### LIGNES
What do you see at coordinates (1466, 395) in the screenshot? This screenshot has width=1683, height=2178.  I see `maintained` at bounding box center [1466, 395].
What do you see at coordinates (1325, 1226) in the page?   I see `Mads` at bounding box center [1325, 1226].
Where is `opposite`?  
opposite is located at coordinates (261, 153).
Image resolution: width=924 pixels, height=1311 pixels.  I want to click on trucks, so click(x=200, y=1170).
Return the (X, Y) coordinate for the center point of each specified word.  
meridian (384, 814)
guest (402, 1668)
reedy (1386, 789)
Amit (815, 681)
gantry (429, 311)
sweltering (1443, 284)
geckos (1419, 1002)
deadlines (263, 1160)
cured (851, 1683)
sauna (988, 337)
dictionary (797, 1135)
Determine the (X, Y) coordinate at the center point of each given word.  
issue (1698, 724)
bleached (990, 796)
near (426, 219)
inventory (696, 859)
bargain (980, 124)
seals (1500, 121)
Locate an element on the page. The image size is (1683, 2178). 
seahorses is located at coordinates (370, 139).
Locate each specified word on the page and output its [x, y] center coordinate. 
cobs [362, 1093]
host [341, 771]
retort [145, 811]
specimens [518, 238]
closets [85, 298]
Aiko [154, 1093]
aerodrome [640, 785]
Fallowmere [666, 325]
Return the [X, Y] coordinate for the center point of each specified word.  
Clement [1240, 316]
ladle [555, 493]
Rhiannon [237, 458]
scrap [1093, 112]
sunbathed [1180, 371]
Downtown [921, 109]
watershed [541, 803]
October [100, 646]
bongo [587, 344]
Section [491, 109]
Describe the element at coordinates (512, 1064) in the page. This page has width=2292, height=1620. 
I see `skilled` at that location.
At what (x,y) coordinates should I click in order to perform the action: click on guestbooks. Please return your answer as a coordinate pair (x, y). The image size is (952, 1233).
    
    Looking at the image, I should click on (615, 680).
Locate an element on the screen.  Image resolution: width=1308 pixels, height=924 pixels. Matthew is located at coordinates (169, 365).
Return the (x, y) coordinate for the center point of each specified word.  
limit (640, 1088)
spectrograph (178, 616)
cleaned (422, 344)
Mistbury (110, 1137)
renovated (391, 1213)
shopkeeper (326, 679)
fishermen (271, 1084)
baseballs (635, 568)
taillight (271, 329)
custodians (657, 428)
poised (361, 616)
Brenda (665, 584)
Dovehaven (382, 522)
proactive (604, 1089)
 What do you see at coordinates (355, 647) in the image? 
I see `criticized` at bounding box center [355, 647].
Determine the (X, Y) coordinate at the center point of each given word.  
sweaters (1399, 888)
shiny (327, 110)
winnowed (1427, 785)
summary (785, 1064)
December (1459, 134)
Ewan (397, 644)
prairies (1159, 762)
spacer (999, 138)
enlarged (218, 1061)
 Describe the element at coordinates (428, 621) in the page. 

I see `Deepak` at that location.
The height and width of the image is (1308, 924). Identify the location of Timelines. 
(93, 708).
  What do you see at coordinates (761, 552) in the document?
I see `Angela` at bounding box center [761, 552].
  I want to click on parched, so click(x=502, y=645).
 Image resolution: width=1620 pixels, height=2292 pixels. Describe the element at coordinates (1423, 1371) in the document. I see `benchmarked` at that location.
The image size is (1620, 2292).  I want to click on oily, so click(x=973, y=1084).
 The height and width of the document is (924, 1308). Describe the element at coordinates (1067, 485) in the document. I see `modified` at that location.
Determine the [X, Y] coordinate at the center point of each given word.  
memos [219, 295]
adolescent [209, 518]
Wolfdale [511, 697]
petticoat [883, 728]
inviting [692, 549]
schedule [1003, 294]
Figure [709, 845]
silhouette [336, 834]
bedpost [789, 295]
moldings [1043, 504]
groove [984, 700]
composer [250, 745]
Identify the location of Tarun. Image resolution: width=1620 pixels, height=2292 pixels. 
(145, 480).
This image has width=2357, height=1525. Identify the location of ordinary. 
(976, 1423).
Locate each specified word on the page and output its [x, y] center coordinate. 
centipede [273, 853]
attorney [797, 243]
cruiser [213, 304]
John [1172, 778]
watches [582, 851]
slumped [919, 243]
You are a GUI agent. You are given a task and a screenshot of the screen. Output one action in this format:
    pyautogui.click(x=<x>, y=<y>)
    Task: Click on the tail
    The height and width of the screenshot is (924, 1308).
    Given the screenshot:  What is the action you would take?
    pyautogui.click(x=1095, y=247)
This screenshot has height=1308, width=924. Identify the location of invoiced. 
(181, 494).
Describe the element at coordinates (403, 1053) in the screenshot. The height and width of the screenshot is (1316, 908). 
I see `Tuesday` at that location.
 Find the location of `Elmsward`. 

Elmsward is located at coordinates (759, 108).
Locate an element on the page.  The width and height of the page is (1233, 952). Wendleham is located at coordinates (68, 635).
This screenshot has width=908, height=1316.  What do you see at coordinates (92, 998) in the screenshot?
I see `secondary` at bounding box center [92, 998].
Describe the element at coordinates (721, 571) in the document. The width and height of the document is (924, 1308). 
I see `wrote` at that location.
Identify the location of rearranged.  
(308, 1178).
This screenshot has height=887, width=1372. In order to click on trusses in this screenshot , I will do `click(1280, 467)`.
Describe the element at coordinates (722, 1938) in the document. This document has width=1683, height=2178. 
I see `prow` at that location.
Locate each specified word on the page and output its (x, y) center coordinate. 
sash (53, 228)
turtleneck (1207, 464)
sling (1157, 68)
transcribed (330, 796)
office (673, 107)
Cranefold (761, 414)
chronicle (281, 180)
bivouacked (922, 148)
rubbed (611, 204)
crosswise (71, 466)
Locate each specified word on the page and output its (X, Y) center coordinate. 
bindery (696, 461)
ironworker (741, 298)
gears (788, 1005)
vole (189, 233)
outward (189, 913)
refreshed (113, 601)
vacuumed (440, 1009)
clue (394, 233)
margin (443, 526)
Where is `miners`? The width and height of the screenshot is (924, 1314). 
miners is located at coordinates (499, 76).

### CONSIGNE
Rendez l'ensemble du matériel ci-dessus sous forme de tableau Markdown, sans les lignes vides. Placez le numéro de chaque ligne dans la colonne « Rang » et son texte dans la colonne « Ligne ».

### RÉSULTAT OBTENU
| Rang | Ligne |
|---|---|
| 1 | What do you see at coordinates (1466, 395) in the screenshot? This screenshot has width=1683, height=2178.  I see `maintained` at bounding box center [1466, 395]. |
| 2 | What do you see at coordinates (1325, 1226) in the page?   I see `Mads` at bounding box center [1325, 1226]. |
| 3 | Where is `opposite`?   |
| 4 | opposite is located at coordinates (261, 153). |
| 5 | Image resolution: width=924 pixels, height=1311 pixels.  I want to click on trucks, so click(x=200, y=1170). |
| 6 | Return the (X, Y) coordinate for the center point of each specified word.   |
| 7 | meridian (384, 814) |
| 8 | guest (402, 1668) |
| 9 | reedy (1386, 789) |
| 10 | Amit (815, 681) |
| 11 | gantry (429, 311) |
| 12 | sweltering (1443, 284) |
| 13 | geckos (1419, 1002) |
| 14 | deadlines (263, 1160) |
| 15 | cured (851, 1683) |
| 16 | sauna (988, 337) |
| 17 | dictionary (797, 1135) |
| 18 | Determine the (X, Y) coordinate at the center point of each given word.   |
| 19 | issue (1698, 724) |
| 20 | bleached (990, 796) |
| 21 | near (426, 219) |
| 22 | inventory (696, 859) |
| 23 | bargain (980, 124) |
| 24 | seals (1500, 121) |
| 25 | Locate an element on the page. The image size is (1683, 2178).  |
| 26 | seahorses is located at coordinates (370, 139). |
| 27 | Locate each specified word on the page and output its [x, y] center coordinate.  |
| 28 | cobs [362, 1093] |
| 29 | host [341, 771] |
| 30 | retort [145, 811] |
| 31 | specimens [518, 238] |
| 32 | closets [85, 298] |
| 33 | Aiko [154, 1093] |
| 34 | aerodrome [640, 785] |
| 35 | Fallowmere [666, 325] |
| 36 | Return the [X, Y] coordinate for the center point of each specified word.   |
| 37 | Clement [1240, 316] |
| 38 | ladle [555, 493] |
| 39 | Rhiannon [237, 458] |
| 40 | scrap [1093, 112] |
| 41 | sunbathed [1180, 371] |
| 42 | Downtown [921, 109] |
| 43 | watershed [541, 803] |
| 44 | October [100, 646] |
| 45 | bongo [587, 344] |
| 46 | Section [491, 109] |
| 47 | Describe the element at coordinates (512, 1064) in the page. This page has width=2292, height=1620.  |
| 48 | I see `skilled` at that location. |
| 49 | At what (x,y) coordinates should I click in order to perform the action: click on guestbooks. Please return your answer as a coordinate pair (x, y). The image size is (952, 1233). |
| 50 |     Looking at the image, I should click on (615, 680). |
| 51 | Locate an element on the screen.  Image resolution: width=1308 pixels, height=924 pixels. Matthew is located at coordinates (169, 365). |
| 52 | Return the (x, y) coordinate for the center point of each specified word.   |
| 53 | limit (640, 1088) |
| 54 | spectrograph (178, 616) |
| 55 | cleaned (422, 344) |
| 56 | Mistbury (110, 1137) |
| 57 | renovated (391, 1213) |
| 58 | shopkeeper (326, 679) |
| 59 | fishermen (271, 1084) |
| 60 | baseballs (635, 568) |
| 61 | taillight (271, 329) |
| 62 | custodians (657, 428) |
| 63 | poised (361, 616) |
| 64 | Brenda (665, 584) |
| 65 | Dovehaven (382, 522) |
| 66 | proactive (604, 1089) |
| 67 |  What do you see at coordinates (355, 647) in the image?  |
| 68 | I see `criticized` at bounding box center [355, 647]. |
| 69 | Determine the (X, Y) coordinate at the center point of each given word.   |
| 70 | sweaters (1399, 888) |
| 71 | shiny (327, 110) |
| 72 | winnowed (1427, 785) |
| 73 | summary (785, 1064) |
| 74 | December (1459, 134) |
| 75 | Ewan (397, 644) |
| 76 | prairies (1159, 762) |
| 77 | spacer (999, 138) |
| 78 | enlarged (218, 1061) |
| 79 |  Describe the element at coordinates (428, 621) in the page.  |
| 80 | I see `Deepak` at that location. |
| 81 | The height and width of the image is (1308, 924). Identify the location of Timelines.  |
| 82 | (93, 708). |
| 83 |   What do you see at coordinates (761, 552) in the document? |
| 84 | I see `Angela` at bounding box center [761, 552]. |
| 85 |   I want to click on parched, so click(x=502, y=645). |
| 86 |  Image resolution: width=1620 pixels, height=2292 pixels. Describe the element at coordinates (1423, 1371) in the document. I see `benchmarked` at that location. |
| 87 | The image size is (1620, 2292).  I want to click on oily, so click(x=973, y=1084). |
| 88 |  The height and width of the document is (924, 1308). Describe the element at coordinates (1067, 485) in the document. I see `modified` at that location. |
| 89 | Determine the [X, Y] coordinate at the center point of each given word.   |
| 90 | memos [219, 295] |
| 91 | adolescent [209, 518] |
| 92 | Wolfdale [511, 697] |
| 93 | petticoat [883, 728] |
| 94 | inviting [692, 549] |
| 95 | schedule [1003, 294] |
| 96 | Figure [709, 845] |
| 97 | silhouette [336, 834] |
| 98 | bedpost [789, 295] |
| 99 | moldings [1043, 504] |
| 100 | groove [984, 700] |
| 101 | composer [250, 745] |
| 102 | Identify the location of Tarun. Image resolution: width=1620 pixels, height=2292 pixels.  |
| 103 | (145, 480). |
| 104 | This image has width=2357, height=1525. Identify the location of ordinary.  |
| 105 | (976, 1423). |
| 106 | Locate each specified word on the page and output its [x, y] center coordinate.  |
| 107 | centipede [273, 853] |
| 108 | attorney [797, 243] |
| 109 | cruiser [213, 304] |
| 110 | John [1172, 778] |
| 111 | watches [582, 851] |
| 112 | slumped [919, 243] |
| 113 | You are a GUI agent. You are given a task and a screenshot of the screen. Output one action in this format: |
| 114 |     pyautogui.click(x=<x>, y=<y>) |
| 115 |     Task: Click on the tail |
| 116 |     The height and width of the screenshot is (924, 1308). |
| 117 |     Given the screenshot:  What is the action you would take? |
| 118 |     pyautogui.click(x=1095, y=247) |
| 119 | This screenshot has height=1308, width=924. Identify the location of invoiced.  |
| 120 | (181, 494). |
| 121 | Describe the element at coordinates (403, 1053) in the screenshot. The height and width of the screenshot is (1316, 908).  |
| 122 | I see `Tuesday` at that location. |
| 123 |  Find the location of `Elmsward`.  |
| 124 | Elmsward is located at coordinates (759, 108). |
| 125 | Locate an element on the page.  The width and height of the page is (1233, 952). Wendleham is located at coordinates (68, 635). |
| 126 | This screenshot has width=908, height=1316.  What do you see at coordinates (92, 998) in the screenshot? |
| 127 | I see `secondary` at bounding box center [92, 998]. |
| 128 | Describe the element at coordinates (721, 571) in the document. The width and height of the document is (924, 1308).  |
| 129 | I see `wrote` at that location. |
| 130 | Identify the location of rearranged.   |
| 131 | (308, 1178). |
| 132 | This screenshot has height=887, width=1372. In order to click on trusses in this screenshot , I will do `click(1280, 467)`. |
| 133 | Describe the element at coordinates (722, 1938) in the document. This document has width=1683, height=2178.  |
| 134 | I see `prow` at that location. |
| 135 | Locate each specified word on the page and output its (x, y) center coordinate.  |
| 136 | sash (53, 228) |
| 137 | turtleneck (1207, 464) |
| 138 | sling (1157, 68) |
| 139 | transcribed (330, 796) |
| 140 | office (673, 107) |
| 141 | Cranefold (761, 414) |
| 142 | chronicle (281, 180) |
| 143 | bivouacked (922, 148) |
| 144 | rubbed (611, 204) |
| 145 | crosswise (71, 466) |
| 146 | Locate each specified word on the page and output its (X, Y) center coordinate.  |
| 147 | bindery (696, 461) |
| 148 | ironworker (741, 298) |
| 149 | gears (788, 1005) |
| 150 | vole (189, 233) |
| 151 | outward (189, 913) |
| 152 | refreshed (113, 601) |
| 153 | vacuumed (440, 1009) |
| 154 | clue (394, 233) |
| 155 | margin (443, 526) |
| 156 | Where is `miners`? The width and height of the screenshot is (924, 1314).  |
| 157 | miners is located at coordinates (499, 76). |